• [Problem description]: Copy each line below exactly as it appears. Pictures are to be omitted.

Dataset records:
------------------------
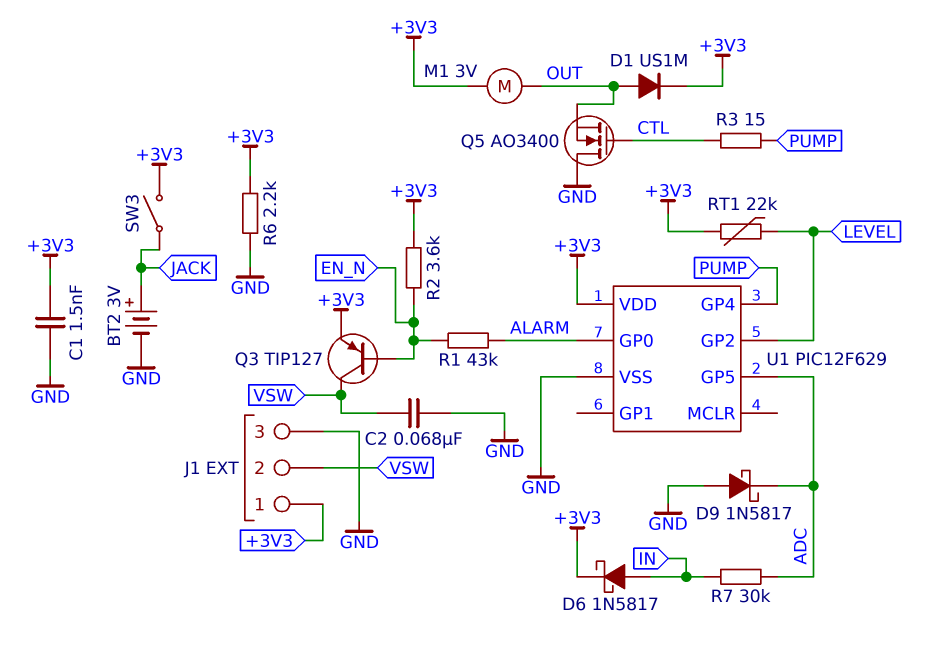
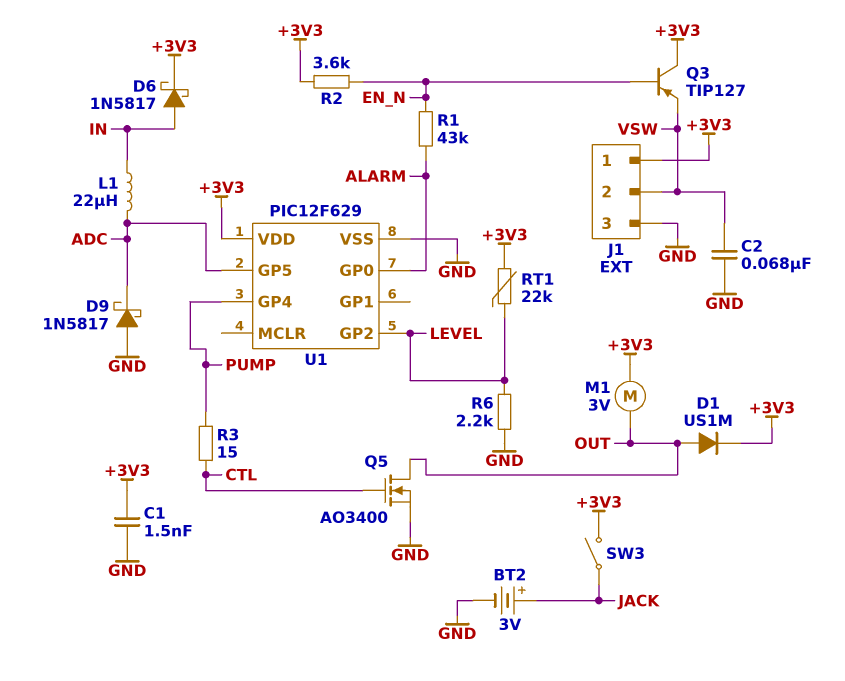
L1: none -> 22uH (ADC, IN)
Q3: PNP TIP127 (B EN_N, C VSW, E +3V3) -> PNP TIP127 (B EN_N, C +3V3, E VSW)
Q5: NMOS AO3400 (G CTL, D GND, S OUT) -> NMOS AO3400 (G CTL, D OUT, S GND)
R6: 2.2k (+3V3, GND) -> 2.2k (GND, LEVEL)
R7: 30k (ADC, IN) -> none

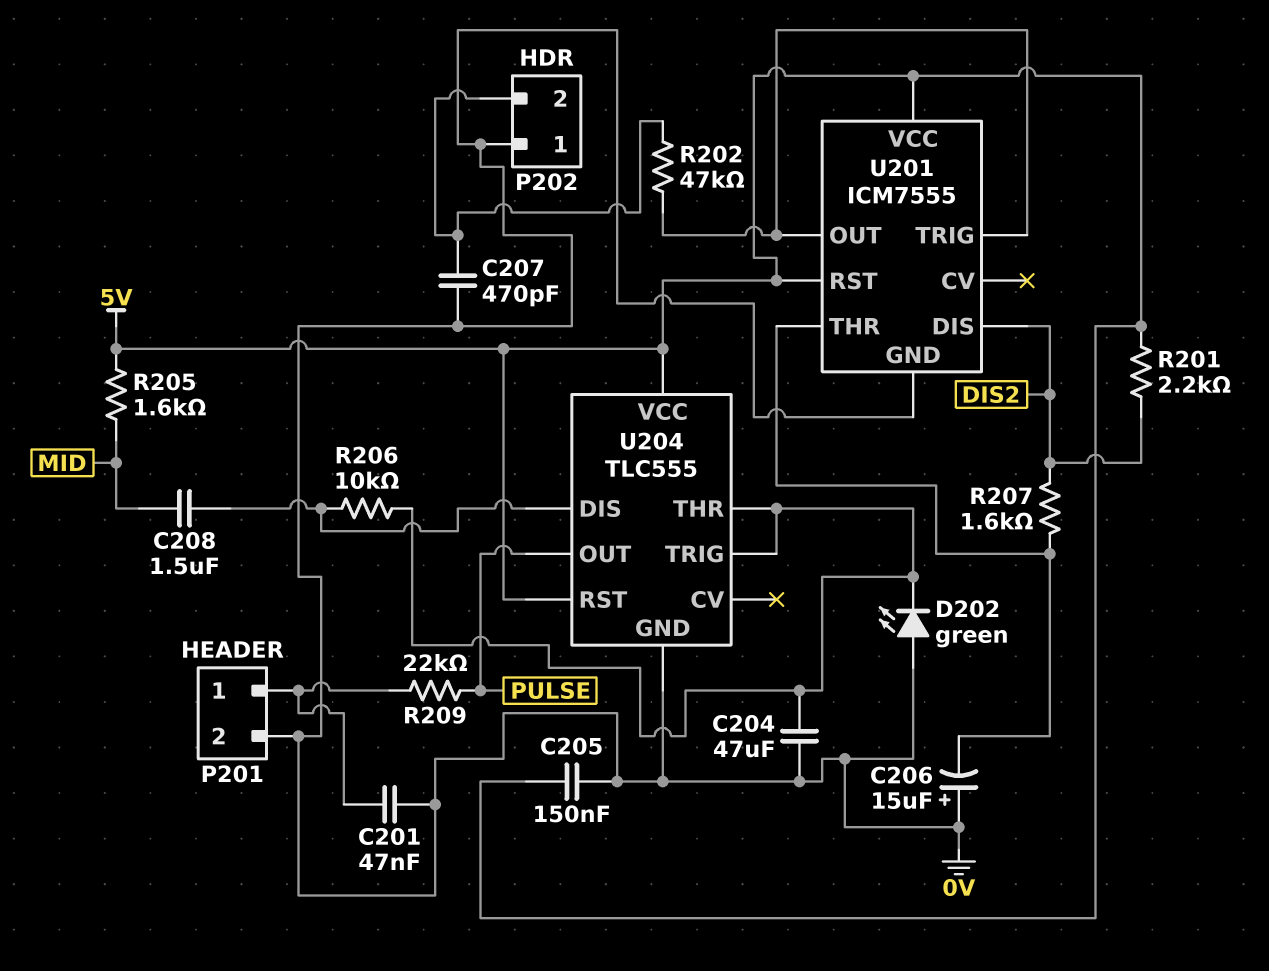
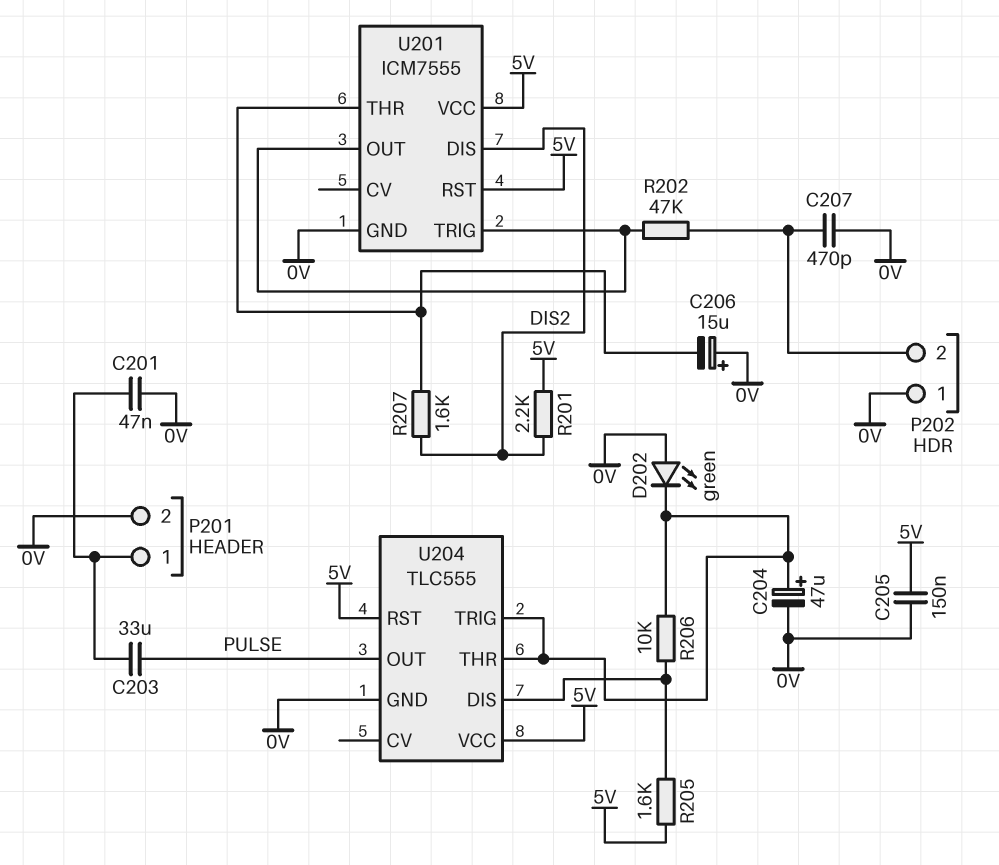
C203: none -> 33uF (P201/1, PULSE)
C204: 47uF (0V, U204/THR) -> 47uF (plus U204/THR, minus 0V)
C208: 1.5uF (MID, U204/DIS) -> none
R205: 1.6k (5V, MID) -> 1.6k (5V, U204/DIS)
R209: 22k (P201/1, PULSE) -> none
------------------------
• [Solution to this task]:
L1: none -> 22uH (ADC, IN)
Q3: PNP TIP127 (B EN_N, C VSW, E +3V3) -> PNP TIP127 (B EN_N, C +3V3, E VSW)
Q5: NMOS AO3400 (G CTL, D GND, S OUT) -> NMOS AO3400 (G CTL, D OUT, S GND)
R6: 2.2k (+3V3, GND) -> 2.2k (GND, LEVEL)
R7: 30k (ADC, IN) -> none

C203: none -> 33uF (P201/1, PULSE)
C204: 47uF (0V, U204/THR) -> 47uF (plus U204/THR, minus 0V)
C208: 1.5uF (MID, U204/DIS) -> none
R205: 1.6k (5V, MID) -> 1.6k (5V, U204/DIS)
R209: 22k (P201/1, PULSE) -> none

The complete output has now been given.